Instructions for the task >> Where does the string "repainted" occur in the entries below? Copy every line where it does.

Records for this task >>
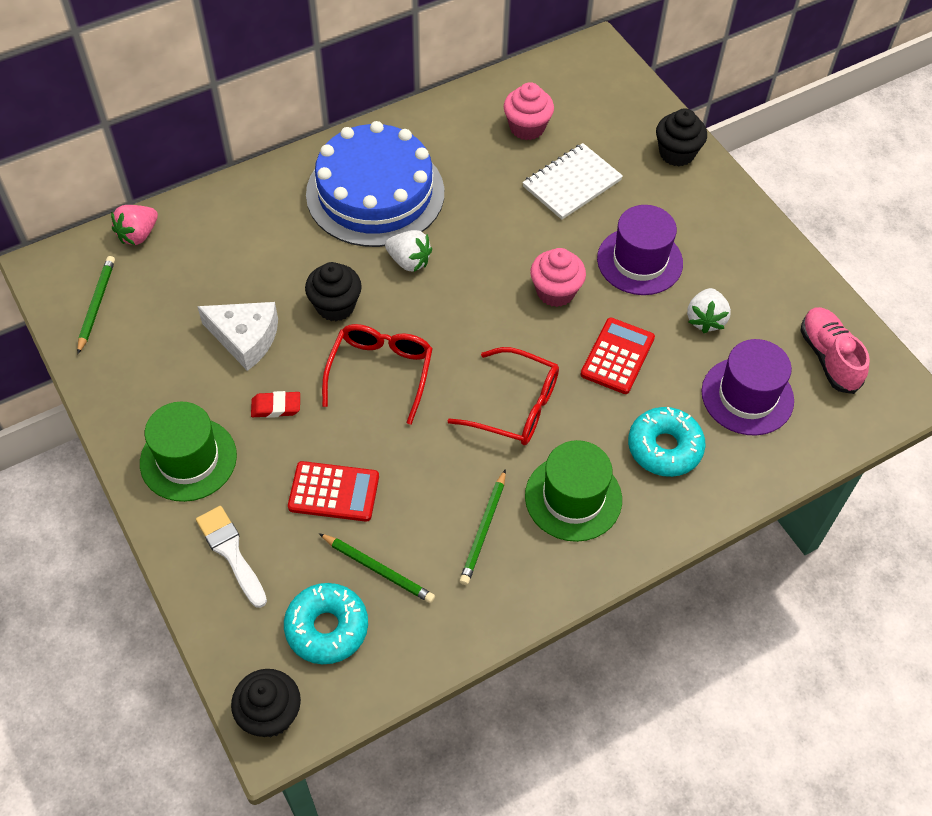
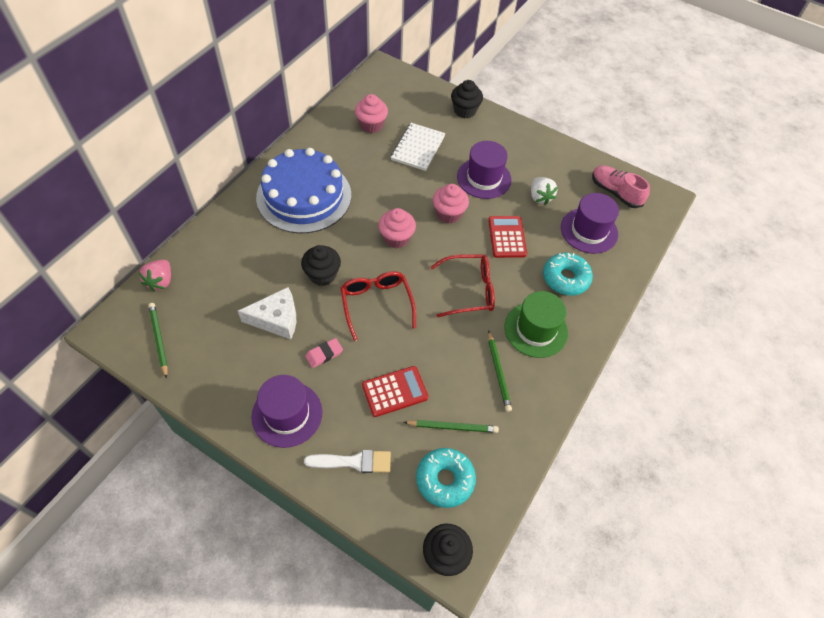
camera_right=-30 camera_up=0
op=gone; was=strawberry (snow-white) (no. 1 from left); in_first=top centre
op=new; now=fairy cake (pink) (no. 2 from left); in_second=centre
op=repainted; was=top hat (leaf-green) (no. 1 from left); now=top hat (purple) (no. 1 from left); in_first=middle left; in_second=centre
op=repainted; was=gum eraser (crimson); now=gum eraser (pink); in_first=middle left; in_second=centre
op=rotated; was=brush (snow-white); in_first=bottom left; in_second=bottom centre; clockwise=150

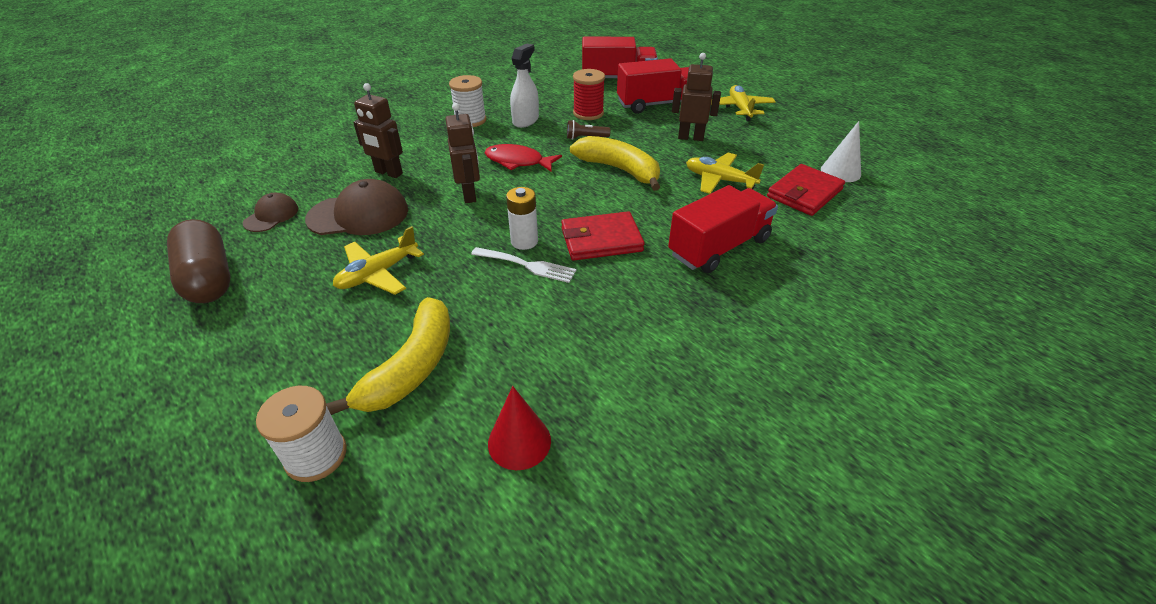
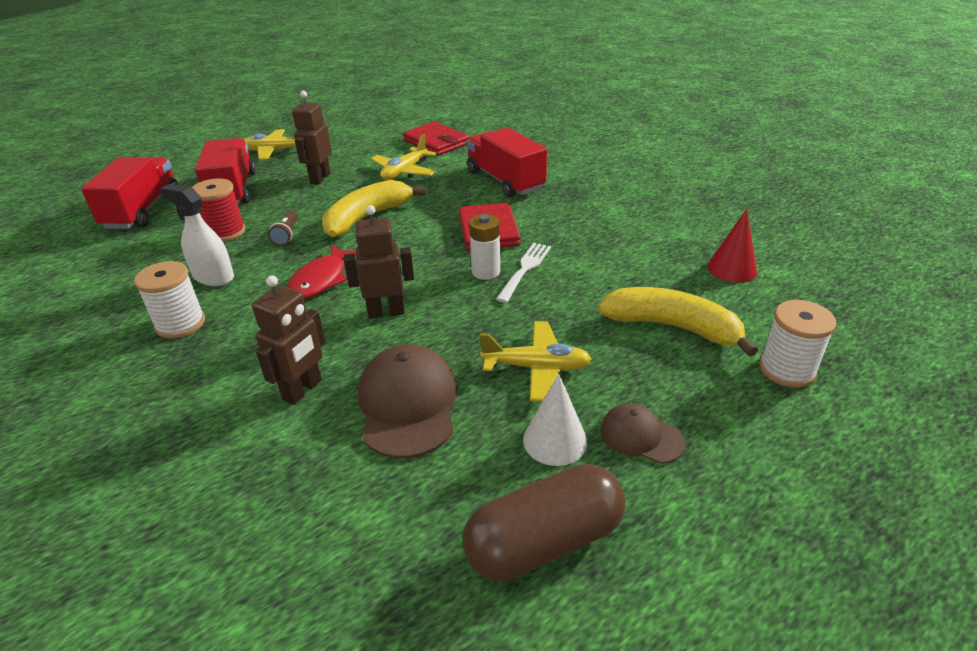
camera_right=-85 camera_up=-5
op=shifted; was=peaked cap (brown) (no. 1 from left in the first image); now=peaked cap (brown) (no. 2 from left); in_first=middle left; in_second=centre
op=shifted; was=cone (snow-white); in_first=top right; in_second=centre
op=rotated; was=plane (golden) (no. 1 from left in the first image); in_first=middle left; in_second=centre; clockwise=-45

Task solution >>
op=repainted; was=top hat (leaf-green) (no. 1 from left); now=top hat (purple) (no. 1 from left); in_first=middle left; in_second=centre
op=repainted; was=gum eraser (crimson); now=gum eraser (pink); in_first=middle left; in_second=centre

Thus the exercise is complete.